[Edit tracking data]
+++

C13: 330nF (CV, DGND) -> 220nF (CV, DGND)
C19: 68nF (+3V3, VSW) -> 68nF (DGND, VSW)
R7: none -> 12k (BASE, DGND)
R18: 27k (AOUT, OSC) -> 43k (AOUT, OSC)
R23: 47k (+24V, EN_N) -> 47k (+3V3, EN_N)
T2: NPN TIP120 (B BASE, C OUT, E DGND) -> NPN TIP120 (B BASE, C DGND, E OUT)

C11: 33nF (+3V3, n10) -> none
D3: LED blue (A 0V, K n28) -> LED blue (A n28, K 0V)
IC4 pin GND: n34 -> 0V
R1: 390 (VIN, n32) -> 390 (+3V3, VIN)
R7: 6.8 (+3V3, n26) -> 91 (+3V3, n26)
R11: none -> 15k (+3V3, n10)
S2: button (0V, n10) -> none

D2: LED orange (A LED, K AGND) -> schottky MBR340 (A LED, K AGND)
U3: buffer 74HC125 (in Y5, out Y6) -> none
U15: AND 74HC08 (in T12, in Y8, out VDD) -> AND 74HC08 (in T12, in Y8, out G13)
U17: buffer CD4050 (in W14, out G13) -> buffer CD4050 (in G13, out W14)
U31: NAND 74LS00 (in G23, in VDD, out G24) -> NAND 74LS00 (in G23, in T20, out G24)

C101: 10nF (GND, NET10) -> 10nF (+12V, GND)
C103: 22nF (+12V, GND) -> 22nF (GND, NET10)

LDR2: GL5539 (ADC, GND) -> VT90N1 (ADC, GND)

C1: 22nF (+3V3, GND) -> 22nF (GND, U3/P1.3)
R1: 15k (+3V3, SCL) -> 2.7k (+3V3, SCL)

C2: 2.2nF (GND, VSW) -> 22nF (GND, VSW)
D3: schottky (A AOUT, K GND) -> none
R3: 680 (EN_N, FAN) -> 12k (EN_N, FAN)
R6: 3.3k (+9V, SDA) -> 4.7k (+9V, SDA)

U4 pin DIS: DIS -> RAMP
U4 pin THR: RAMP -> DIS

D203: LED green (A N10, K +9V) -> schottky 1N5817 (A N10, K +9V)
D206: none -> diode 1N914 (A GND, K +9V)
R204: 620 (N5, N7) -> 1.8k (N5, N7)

+++

ABOUT THIS TASK: Go through the lines above and count those with "RAMP"; report only the number.

ANSWER BELOW: 2